Information supplied –
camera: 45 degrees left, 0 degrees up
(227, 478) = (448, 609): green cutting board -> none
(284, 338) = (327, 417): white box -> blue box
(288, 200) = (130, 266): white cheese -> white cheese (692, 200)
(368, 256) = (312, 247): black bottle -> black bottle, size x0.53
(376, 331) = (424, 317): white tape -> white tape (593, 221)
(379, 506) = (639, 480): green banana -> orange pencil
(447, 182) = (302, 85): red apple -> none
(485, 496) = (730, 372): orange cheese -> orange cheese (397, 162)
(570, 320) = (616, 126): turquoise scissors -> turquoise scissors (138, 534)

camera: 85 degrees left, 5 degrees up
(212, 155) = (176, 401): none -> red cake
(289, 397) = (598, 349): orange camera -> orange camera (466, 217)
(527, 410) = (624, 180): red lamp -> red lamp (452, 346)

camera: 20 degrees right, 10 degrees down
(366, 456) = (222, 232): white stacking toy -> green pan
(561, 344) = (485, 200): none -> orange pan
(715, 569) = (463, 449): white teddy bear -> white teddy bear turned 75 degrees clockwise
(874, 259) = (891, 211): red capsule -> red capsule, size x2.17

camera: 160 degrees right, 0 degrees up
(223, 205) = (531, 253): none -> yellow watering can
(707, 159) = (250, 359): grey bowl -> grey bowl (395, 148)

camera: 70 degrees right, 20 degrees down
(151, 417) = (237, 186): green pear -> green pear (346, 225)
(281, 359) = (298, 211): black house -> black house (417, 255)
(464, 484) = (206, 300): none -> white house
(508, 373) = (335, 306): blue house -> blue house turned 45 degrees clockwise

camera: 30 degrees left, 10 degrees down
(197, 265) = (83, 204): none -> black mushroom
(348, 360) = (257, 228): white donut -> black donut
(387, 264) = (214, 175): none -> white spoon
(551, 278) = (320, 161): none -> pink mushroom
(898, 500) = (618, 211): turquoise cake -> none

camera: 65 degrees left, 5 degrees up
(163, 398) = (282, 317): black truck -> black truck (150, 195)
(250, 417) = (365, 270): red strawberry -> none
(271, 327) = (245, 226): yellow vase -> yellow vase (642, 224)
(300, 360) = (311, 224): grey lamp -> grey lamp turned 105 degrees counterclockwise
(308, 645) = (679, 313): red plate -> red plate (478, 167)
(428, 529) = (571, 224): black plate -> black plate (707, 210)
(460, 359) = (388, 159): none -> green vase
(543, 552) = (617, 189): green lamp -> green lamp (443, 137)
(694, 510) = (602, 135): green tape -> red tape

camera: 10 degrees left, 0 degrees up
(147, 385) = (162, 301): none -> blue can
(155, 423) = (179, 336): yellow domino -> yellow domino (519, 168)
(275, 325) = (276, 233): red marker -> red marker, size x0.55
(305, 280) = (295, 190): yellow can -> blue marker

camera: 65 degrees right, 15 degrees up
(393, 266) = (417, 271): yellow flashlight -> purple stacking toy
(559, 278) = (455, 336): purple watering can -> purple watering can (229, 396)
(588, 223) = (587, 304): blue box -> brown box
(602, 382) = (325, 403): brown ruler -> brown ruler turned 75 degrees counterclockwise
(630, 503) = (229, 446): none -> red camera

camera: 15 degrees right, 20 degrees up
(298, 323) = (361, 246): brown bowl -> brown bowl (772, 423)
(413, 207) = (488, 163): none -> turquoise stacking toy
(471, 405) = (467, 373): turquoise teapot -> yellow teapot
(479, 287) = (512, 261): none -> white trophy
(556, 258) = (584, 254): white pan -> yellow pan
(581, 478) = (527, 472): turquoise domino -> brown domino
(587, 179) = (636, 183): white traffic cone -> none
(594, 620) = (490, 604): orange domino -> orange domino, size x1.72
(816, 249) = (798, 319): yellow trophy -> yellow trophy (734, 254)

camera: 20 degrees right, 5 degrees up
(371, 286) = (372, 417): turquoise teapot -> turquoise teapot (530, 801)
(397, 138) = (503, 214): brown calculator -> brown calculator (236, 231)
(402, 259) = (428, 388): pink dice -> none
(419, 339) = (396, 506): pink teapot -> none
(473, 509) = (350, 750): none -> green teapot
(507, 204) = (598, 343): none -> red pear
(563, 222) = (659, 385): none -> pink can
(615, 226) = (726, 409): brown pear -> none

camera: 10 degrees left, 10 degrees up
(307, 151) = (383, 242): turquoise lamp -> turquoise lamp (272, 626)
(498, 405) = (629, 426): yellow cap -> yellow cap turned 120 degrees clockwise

Exercise –
An exact copy of the listing above is needed, so write it out again.

Answer –
camera: 45 degrees left, 0 degrees up
(227, 478) = (448, 609): green cutting board -> none
(284, 338) = (327, 417): white box -> blue box
(288, 200) = (130, 266): white cheese -> white cheese (692, 200)
(368, 256) = (312, 247): black bottle -> black bottle, size x0.53
(376, 331) = (424, 317): white tape -> white tape (593, 221)
(379, 506) = (639, 480): green banana -> orange pencil
(447, 182) = (302, 85): red apple -> none
(485, 496) = (730, 372): orange cheese -> orange cheese (397, 162)
(570, 320) = (616, 126): turquoise scissors -> turquoise scissors (138, 534)

camera: 85 degrees left, 5 degrees up
(212, 155) = (176, 401): none -> red cake
(289, 397) = (598, 349): orange camera -> orange camera (466, 217)
(527, 410) = (624, 180): red lamp -> red lamp (452, 346)

camera: 20 degrees right, 10 degrees down
(366, 456) = (222, 232): white stacking toy -> green pan
(561, 344) = (485, 200): none -> orange pan
(715, 569) = (463, 449): white teddy bear -> white teddy bear turned 75 degrees clockwise
(874, 259) = (891, 211): red capsule -> red capsule, size x2.17

camera: 160 degrees right, 0 degrees up
(223, 205) = (531, 253): none -> yellow watering can
(707, 159) = (250, 359): grey bowl -> grey bowl (395, 148)

camera: 70 degrees right, 20 degrees down
(151, 417) = (237, 186): green pear -> green pear (346, 225)
(281, 359) = (298, 211): black house -> black house (417, 255)
(464, 484) = (206, 300): none -> white house
(508, 373) = (335, 306): blue house -> blue house turned 45 degrees clockwise

camera: 30 degrees left, 10 degrees down
(197, 265) = (83, 204): none -> black mushroom
(348, 360) = (257, 228): white donut -> black donut
(387, 264) = (214, 175): none -> white spoon
(551, 278) = (320, 161): none -> pink mushroom
(898, 500) = (618, 211): turquoise cake -> none

camera: 65 degrees left, 5 degrees up
(163, 398) = (282, 317): black truck -> black truck (150, 195)
(250, 417) = (365, 270): red strawberry -> none
(271, 327) = (245, 226): yellow vase -> yellow vase (642, 224)
(300, 360) = (311, 224): grey lamp -> grey lamp turned 105 degrees counterclockwise
(308, 645) = (679, 313): red plate -> red plate (478, 167)
(428, 529) = (571, 224): black plate -> black plate (707, 210)
(460, 359) = (388, 159): none -> green vase
(543, 552) = (617, 189): green lamp -> green lamp (443, 137)
(694, 510) = (602, 135): green tape -> red tape

camera: 10 degrees left, 0 degrees up
(147, 385) = (162, 301): none -> blue can
(155, 423) = (179, 336): yellow domino -> yellow domino (519, 168)
(275, 325) = (276, 233): red marker -> red marker, size x0.55
(305, 280) = (295, 190): yellow can -> blue marker

camera: 65 degrees right, 15 degrees up
(393, 266) = (417, 271): yellow flashlight -> purple stacking toy
(559, 278) = (455, 336): purple watering can -> purple watering can (229, 396)
(588, 223) = (587, 304): blue box -> brown box
(602, 382) = (325, 403): brown ruler -> brown ruler turned 75 degrees counterclockwise
(630, 503) = (229, 446): none -> red camera

camera: 15 degrees right, 20 degrees up
(298, 323) = (361, 246): brown bowl -> brown bowl (772, 423)
(413, 207) = (488, 163): none -> turquoise stacking toy
(471, 405) = (467, 373): turquoise teapot -> yellow teapot
(479, 287) = (512, 261): none -> white trophy
(556, 258) = (584, 254): white pan -> yellow pan
(581, 478) = (527, 472): turquoise domino -> brown domino
(587, 179) = (636, 183): white traffic cone -> none
(594, 620) = (490, 604): orange domino -> orange domino, size x1.72
(816, 249) = (798, 319): yellow trophy -> yellow trophy (734, 254)

camera: 20 degrees right, 5 degrees up
(371, 286) = (372, 417): turquoise teapot -> turquoise teapot (530, 801)
(397, 138) = (503, 214): brown calculator -> brown calculator (236, 231)
(402, 259) = (428, 388): pink dice -> none
(419, 339) = (396, 506): pink teapot -> none
(473, 509) = (350, 750): none -> green teapot
(507, 204) = (598, 343): none -> red pear
(563, 222) = (659, 385): none -> pink can
(615, 226) = (726, 409): brown pear -> none

camera: 10 degrees left, 10 degrees up
(307, 151) = (383, 242): turquoise lamp -> turquoise lamp (272, 626)
(498, 405) = (629, 426): yellow cap -> yellow cap turned 120 degrees clockwise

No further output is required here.